RECORDS TO PROCESS
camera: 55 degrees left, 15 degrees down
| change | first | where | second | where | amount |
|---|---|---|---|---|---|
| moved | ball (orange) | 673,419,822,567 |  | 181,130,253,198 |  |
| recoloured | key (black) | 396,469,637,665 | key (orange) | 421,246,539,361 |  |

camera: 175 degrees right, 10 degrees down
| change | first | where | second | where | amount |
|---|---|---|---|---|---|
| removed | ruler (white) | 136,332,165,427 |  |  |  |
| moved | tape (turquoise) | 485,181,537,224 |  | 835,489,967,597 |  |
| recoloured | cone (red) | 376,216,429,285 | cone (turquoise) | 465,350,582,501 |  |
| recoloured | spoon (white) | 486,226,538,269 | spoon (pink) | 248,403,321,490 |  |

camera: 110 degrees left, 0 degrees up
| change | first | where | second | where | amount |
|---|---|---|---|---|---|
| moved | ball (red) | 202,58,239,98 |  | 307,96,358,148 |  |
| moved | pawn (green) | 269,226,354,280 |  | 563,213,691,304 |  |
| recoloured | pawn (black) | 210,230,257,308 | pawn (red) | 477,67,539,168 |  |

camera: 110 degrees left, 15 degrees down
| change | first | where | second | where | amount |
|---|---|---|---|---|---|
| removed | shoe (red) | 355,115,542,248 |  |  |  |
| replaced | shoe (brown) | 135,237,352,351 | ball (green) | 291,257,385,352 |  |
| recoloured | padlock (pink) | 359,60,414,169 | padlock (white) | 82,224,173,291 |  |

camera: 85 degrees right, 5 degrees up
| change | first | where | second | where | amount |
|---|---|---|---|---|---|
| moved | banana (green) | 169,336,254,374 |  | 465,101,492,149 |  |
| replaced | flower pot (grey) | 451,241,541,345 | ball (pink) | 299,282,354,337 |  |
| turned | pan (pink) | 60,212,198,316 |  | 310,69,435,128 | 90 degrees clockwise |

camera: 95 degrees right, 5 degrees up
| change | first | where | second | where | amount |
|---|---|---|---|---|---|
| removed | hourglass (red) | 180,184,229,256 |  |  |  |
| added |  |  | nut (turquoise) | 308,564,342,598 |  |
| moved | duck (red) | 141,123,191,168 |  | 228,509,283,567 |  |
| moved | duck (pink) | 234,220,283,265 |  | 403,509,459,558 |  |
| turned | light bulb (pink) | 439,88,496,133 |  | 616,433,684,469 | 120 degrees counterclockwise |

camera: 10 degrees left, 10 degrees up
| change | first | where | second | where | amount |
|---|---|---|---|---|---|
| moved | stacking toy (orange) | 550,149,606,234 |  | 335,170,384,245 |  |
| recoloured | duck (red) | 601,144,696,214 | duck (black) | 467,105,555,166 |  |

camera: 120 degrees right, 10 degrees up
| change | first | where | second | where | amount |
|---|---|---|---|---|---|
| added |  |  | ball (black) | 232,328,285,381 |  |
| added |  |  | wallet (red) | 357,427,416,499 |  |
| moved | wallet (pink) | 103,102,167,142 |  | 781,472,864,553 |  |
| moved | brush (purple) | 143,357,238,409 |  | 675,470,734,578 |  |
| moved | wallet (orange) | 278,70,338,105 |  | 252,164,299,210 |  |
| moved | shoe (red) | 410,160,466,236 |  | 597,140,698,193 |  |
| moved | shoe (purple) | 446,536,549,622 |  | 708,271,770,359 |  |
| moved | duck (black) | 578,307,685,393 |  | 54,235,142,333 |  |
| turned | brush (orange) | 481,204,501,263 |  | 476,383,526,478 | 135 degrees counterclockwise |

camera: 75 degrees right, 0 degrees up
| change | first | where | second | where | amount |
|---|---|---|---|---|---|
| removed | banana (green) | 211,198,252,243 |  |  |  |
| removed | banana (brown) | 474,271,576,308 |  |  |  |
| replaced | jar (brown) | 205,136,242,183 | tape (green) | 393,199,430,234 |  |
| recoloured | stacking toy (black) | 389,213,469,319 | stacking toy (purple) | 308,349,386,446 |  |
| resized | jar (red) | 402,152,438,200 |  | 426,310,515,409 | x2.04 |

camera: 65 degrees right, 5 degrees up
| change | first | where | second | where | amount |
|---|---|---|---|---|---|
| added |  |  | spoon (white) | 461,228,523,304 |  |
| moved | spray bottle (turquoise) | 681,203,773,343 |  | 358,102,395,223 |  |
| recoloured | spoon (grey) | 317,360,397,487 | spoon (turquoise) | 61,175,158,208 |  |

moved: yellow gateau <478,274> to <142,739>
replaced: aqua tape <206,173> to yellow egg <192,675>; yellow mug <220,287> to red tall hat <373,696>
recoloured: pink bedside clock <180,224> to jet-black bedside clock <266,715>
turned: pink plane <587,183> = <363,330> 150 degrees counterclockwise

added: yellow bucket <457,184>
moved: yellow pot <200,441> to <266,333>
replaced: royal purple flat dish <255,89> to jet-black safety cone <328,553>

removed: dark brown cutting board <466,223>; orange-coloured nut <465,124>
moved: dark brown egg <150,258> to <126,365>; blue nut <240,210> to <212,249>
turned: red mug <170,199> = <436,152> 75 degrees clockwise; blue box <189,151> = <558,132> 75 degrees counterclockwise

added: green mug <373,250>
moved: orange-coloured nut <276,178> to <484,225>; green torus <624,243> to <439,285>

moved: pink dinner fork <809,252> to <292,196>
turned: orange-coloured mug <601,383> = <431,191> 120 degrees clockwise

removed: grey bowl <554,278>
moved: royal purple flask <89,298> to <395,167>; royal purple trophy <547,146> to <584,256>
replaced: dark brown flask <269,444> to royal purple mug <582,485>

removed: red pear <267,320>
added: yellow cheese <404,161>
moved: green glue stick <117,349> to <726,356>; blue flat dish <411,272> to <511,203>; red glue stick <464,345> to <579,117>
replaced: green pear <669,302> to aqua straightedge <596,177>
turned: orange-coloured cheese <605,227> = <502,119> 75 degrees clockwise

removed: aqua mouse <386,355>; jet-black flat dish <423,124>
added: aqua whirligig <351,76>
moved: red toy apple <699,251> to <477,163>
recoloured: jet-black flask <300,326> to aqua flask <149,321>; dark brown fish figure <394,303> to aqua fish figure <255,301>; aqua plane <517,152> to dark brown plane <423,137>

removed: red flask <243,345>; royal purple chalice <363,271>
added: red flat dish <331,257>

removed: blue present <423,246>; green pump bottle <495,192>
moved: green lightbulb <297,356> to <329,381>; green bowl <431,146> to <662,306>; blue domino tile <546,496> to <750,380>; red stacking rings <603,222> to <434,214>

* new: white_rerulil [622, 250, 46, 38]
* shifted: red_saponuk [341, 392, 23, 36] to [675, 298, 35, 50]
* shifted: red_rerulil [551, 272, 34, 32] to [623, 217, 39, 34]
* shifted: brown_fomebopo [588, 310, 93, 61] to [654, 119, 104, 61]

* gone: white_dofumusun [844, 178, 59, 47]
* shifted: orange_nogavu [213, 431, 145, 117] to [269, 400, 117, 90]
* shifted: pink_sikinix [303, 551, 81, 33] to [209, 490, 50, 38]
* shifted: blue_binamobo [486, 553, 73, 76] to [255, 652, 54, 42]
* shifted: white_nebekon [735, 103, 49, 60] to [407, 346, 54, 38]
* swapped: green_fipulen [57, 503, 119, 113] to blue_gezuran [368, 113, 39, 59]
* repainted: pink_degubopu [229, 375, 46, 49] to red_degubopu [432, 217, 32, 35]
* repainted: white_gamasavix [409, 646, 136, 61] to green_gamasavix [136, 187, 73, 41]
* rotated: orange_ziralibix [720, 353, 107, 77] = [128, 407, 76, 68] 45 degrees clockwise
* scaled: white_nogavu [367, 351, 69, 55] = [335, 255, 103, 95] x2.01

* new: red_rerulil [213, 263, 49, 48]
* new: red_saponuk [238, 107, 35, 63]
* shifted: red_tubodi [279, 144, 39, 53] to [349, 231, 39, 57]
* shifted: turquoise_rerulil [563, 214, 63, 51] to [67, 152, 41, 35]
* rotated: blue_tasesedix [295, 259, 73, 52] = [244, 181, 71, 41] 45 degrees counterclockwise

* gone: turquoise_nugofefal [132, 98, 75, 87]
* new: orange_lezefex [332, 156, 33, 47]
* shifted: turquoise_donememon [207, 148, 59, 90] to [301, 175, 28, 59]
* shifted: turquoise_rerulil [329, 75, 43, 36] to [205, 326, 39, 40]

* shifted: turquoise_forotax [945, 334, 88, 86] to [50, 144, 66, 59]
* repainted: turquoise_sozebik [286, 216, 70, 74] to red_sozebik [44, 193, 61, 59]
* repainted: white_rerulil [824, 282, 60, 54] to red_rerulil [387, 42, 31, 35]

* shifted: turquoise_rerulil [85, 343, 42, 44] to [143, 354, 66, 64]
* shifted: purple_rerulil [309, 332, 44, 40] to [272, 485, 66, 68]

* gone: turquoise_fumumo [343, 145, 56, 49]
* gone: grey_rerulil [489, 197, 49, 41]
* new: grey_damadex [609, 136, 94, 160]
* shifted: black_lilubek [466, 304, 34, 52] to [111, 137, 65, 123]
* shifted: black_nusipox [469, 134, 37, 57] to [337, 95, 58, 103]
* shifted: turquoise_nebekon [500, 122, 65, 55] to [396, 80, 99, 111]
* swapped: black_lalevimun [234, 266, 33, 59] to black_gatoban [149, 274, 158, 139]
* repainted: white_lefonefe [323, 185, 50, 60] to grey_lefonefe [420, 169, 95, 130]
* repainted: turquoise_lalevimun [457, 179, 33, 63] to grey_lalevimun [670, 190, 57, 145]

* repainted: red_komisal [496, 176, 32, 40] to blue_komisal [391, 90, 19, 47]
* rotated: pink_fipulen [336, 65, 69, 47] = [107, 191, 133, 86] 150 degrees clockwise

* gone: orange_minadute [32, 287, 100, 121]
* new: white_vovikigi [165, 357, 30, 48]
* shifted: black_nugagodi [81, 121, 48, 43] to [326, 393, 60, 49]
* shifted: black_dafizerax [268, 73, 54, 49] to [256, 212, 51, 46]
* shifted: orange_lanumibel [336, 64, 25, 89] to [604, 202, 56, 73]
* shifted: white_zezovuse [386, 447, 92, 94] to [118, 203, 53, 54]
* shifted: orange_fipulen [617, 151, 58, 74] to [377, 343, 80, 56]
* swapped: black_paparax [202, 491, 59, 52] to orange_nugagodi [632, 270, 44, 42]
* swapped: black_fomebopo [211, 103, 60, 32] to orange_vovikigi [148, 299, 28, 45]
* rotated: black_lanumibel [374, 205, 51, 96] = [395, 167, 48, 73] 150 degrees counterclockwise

THE PROBLEM
Your answer must be the lines above from the one containing "replaced: aqua tape" to the one containing "recoloured: pink bedside", both included, restated word for word.

EXERCISE OUTPUT
replaced: aqua tape <206,173> to yellow egg <192,675>; yellow mug <220,287> to red tall hat <373,696>
recoloured: pink bedside clock <180,224> to jet-black bedside clock <266,715>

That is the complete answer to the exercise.